Return each line of the records with nothing changed, pictures excepted.
= = = =
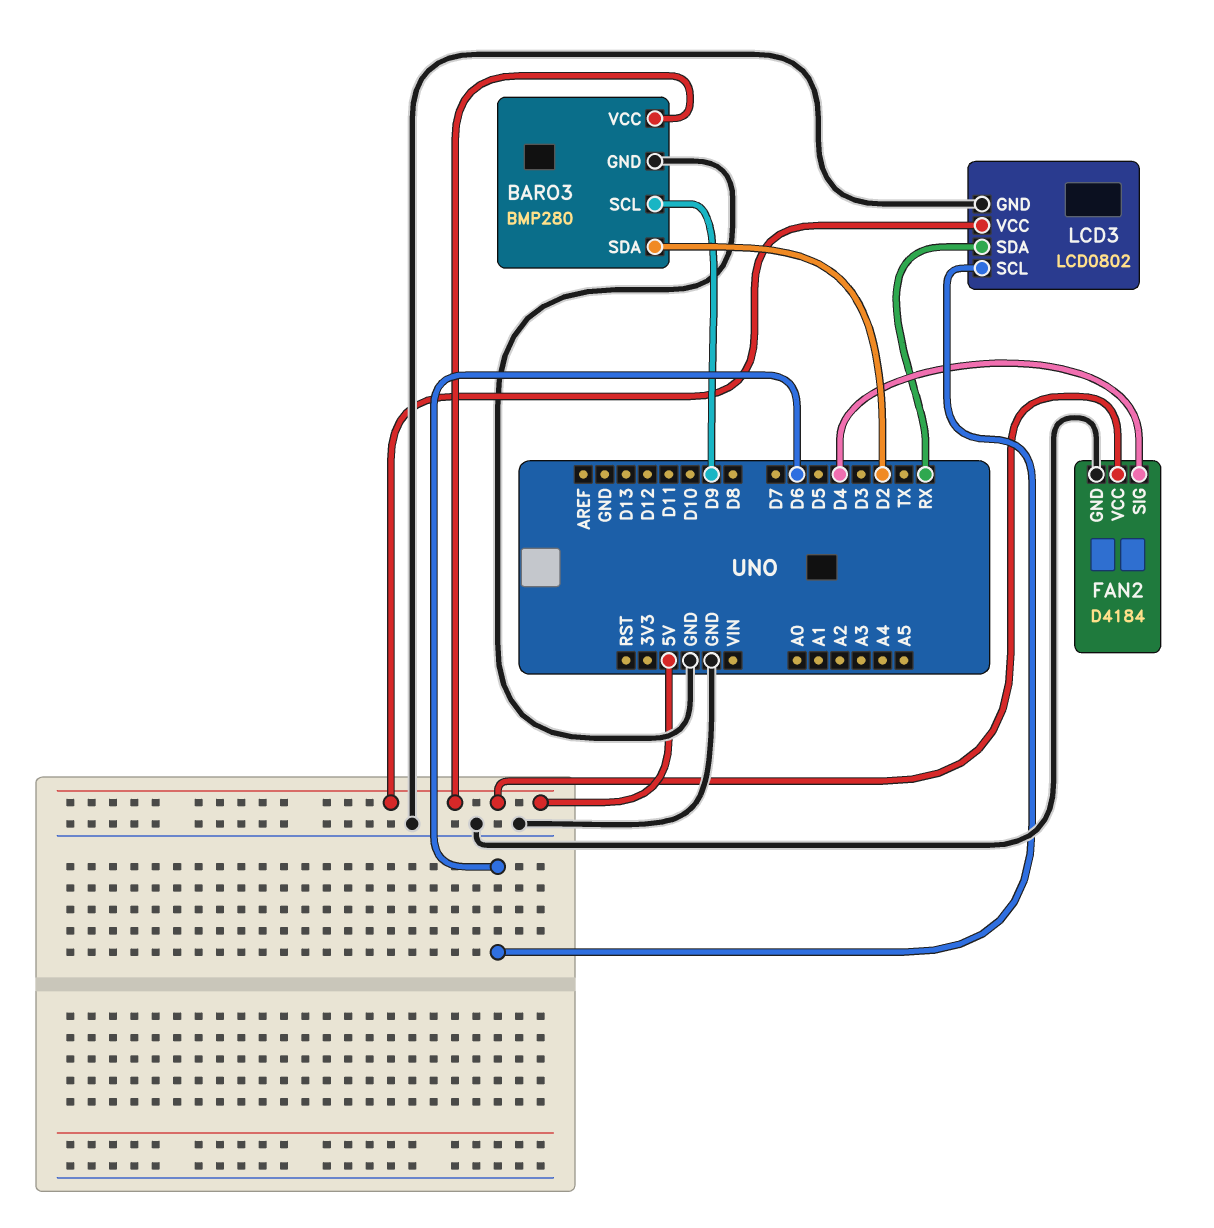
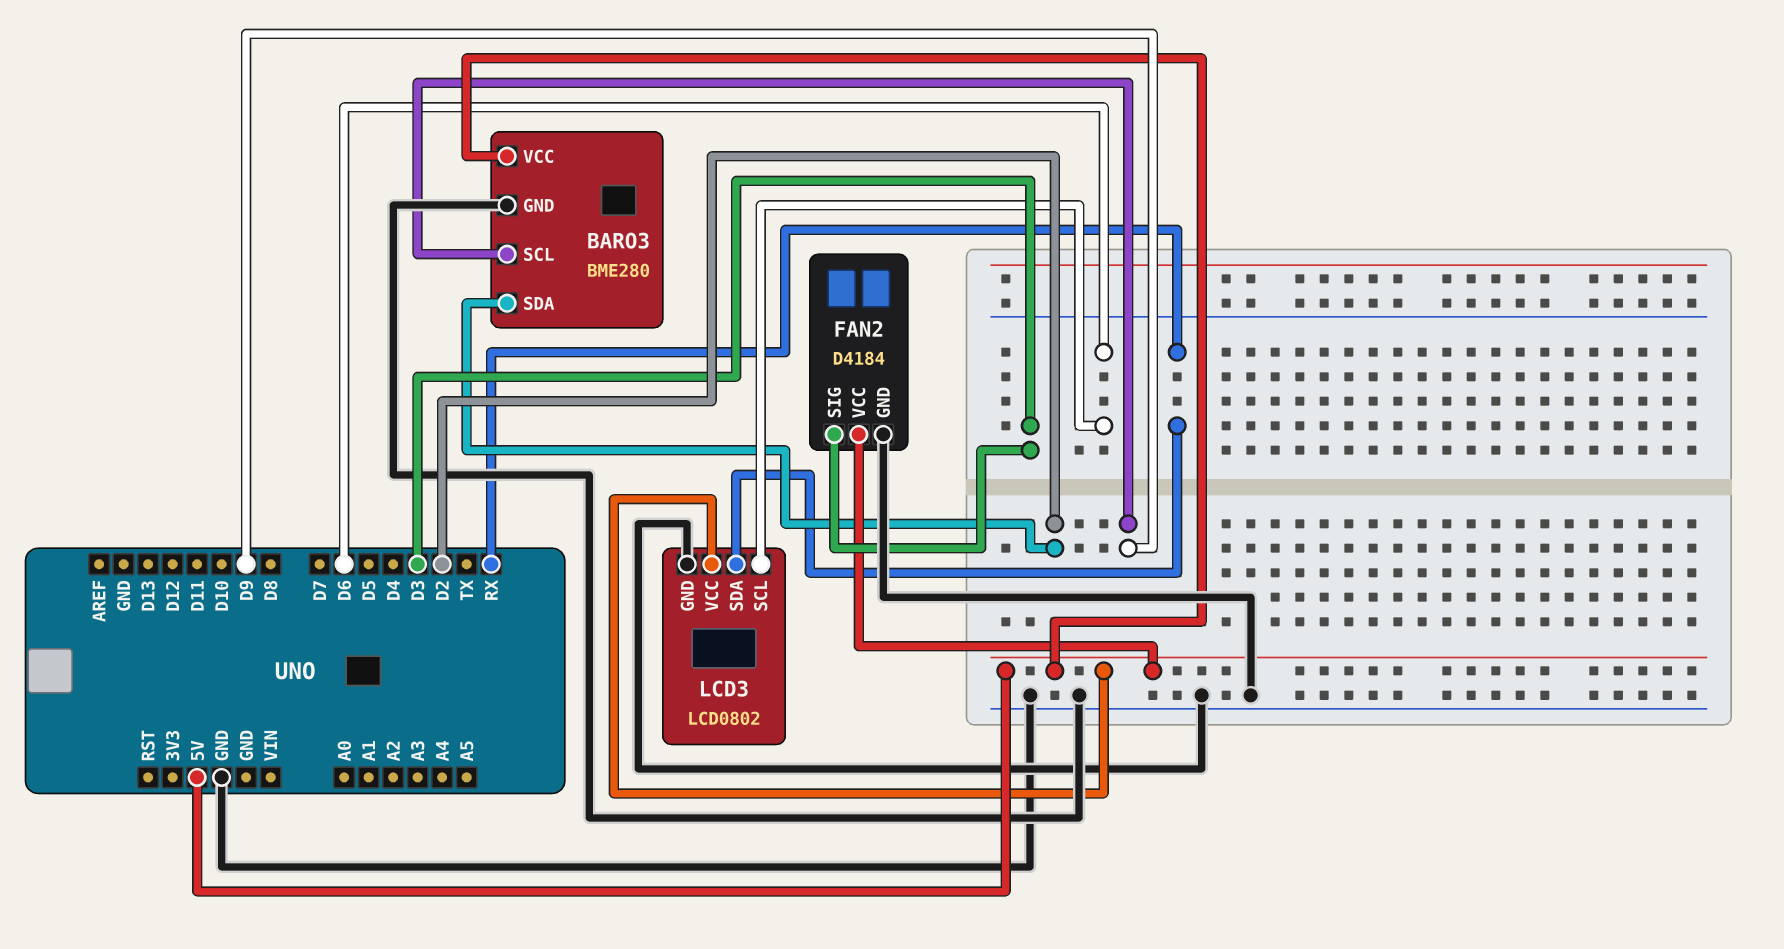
BARO3: BMP280 -> BME280
FAN2 pin SIG: D4 -> D3

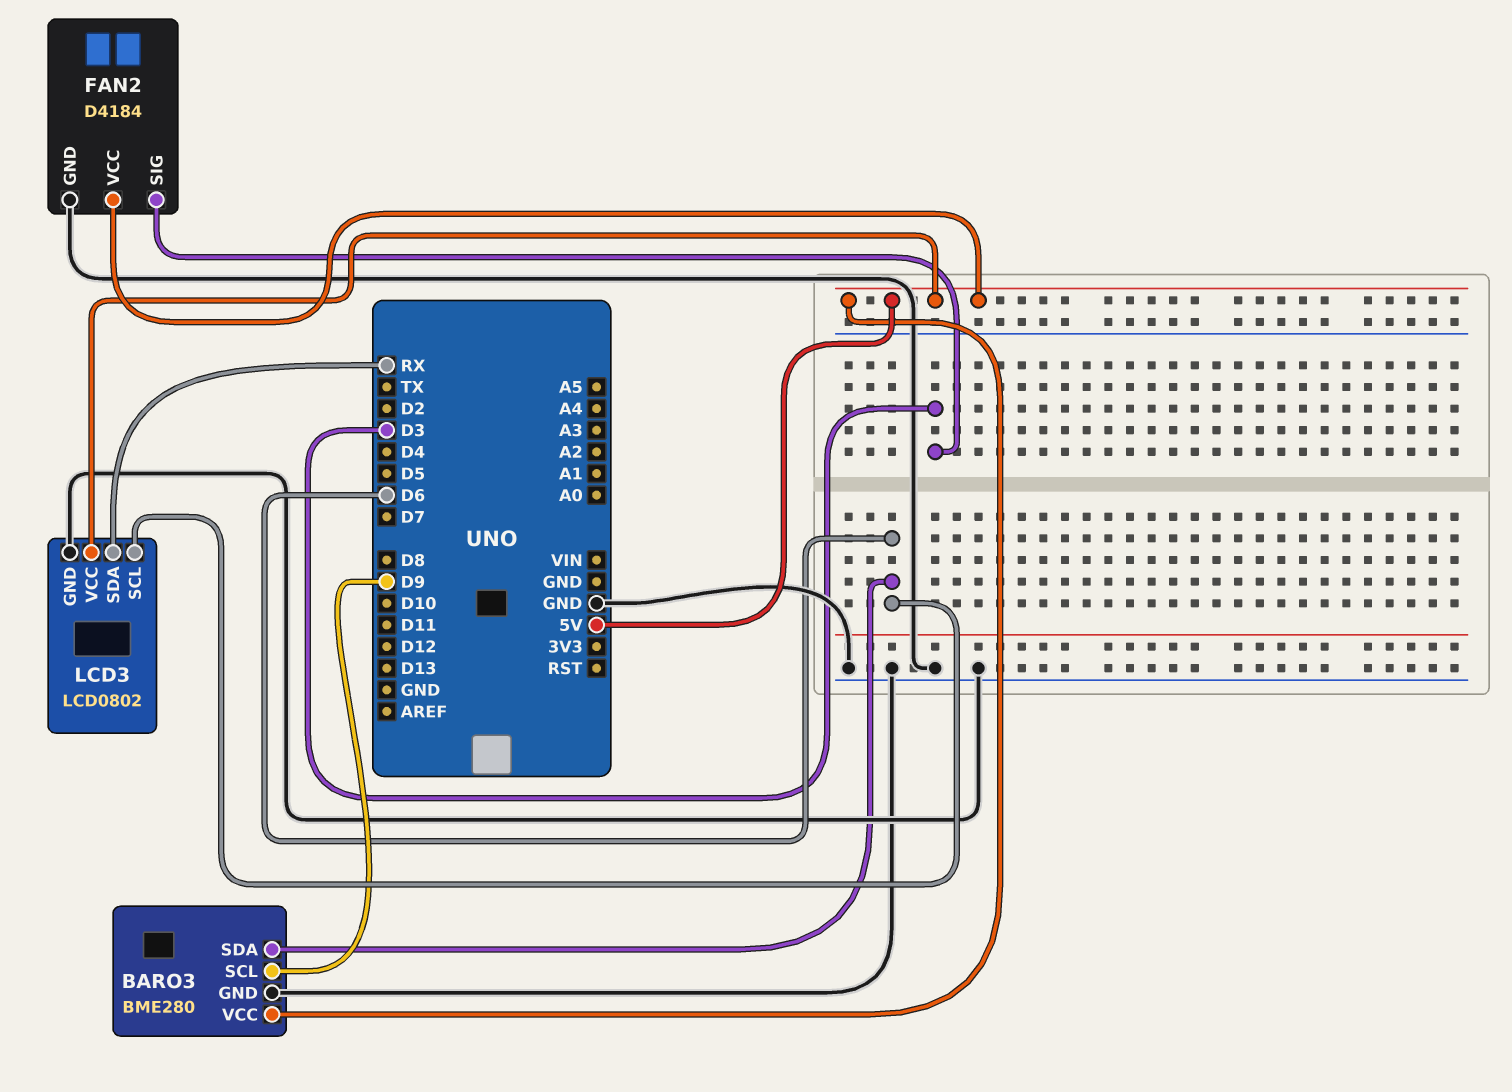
BARO3 pin SDA: D2 -> D6

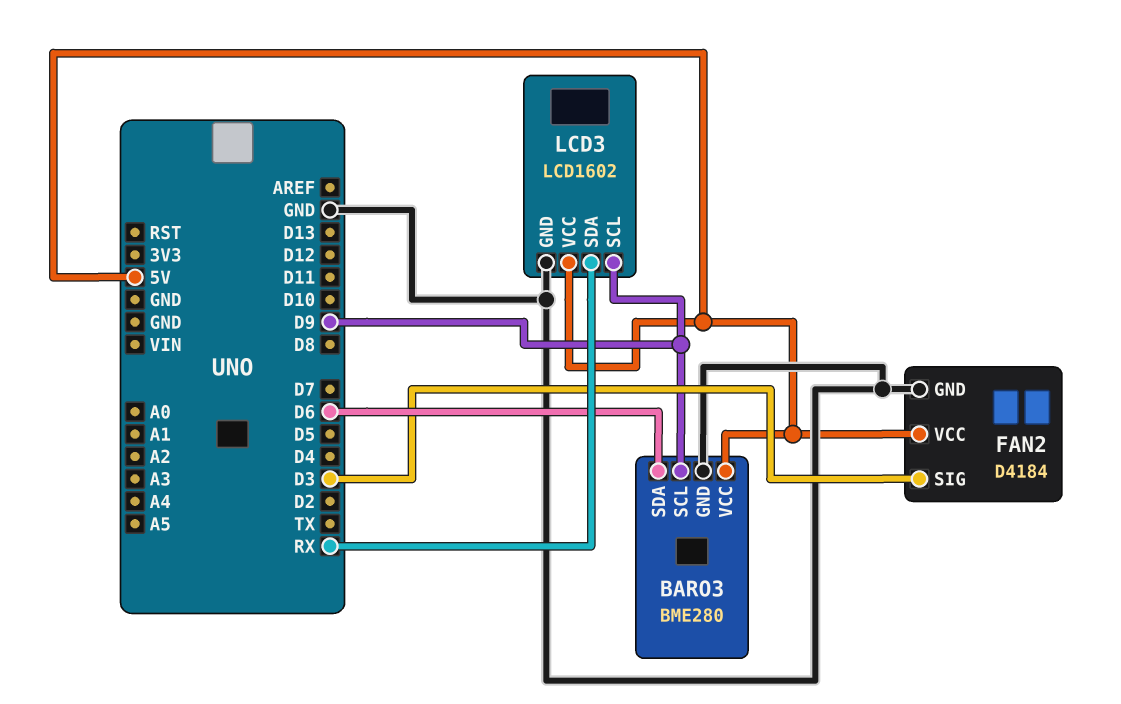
LCD3: LCD0802 -> LCD1602
LCD3 pin SCL: D6 -> D9

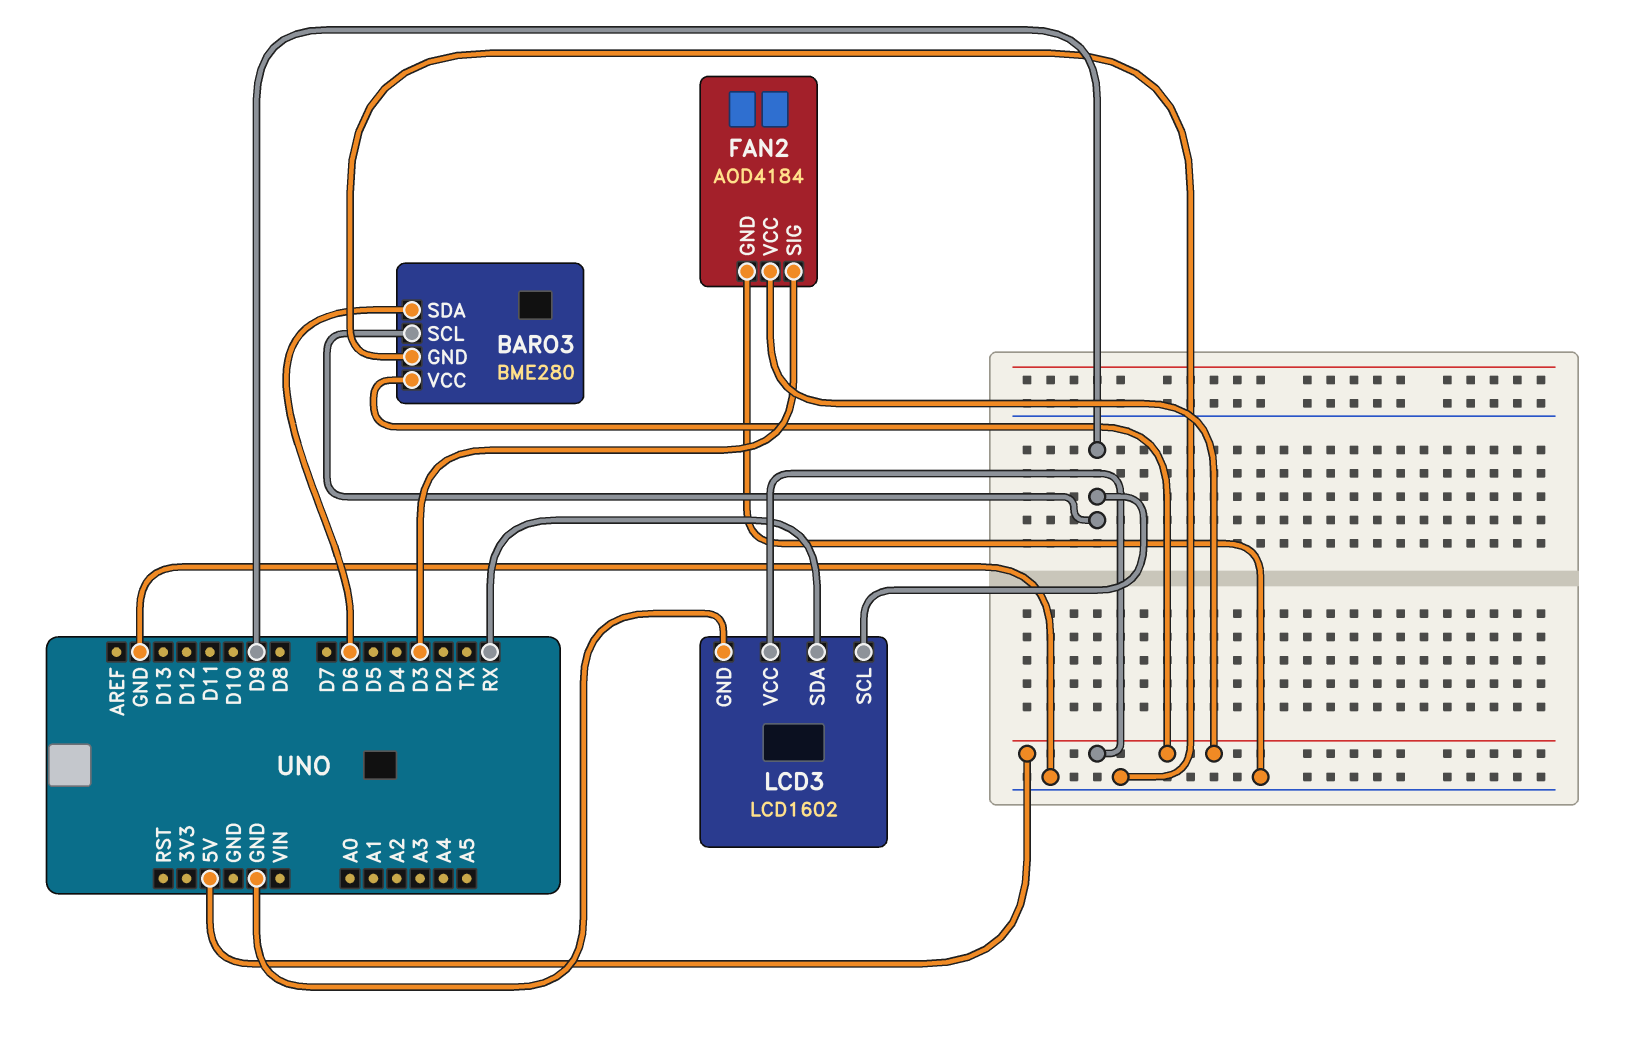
FAN2: D4184 -> AOD4184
= = = =
[RESULT]
BARO3: BMP280 -> BME280
FAN2 pin SIG: D4 -> D3

BARO3 pin SDA: D2 -> D6

LCD3: LCD0802 -> LCD1602
LCD3 pin SCL: D6 -> D9

FAN2: D4184 -> AOD4184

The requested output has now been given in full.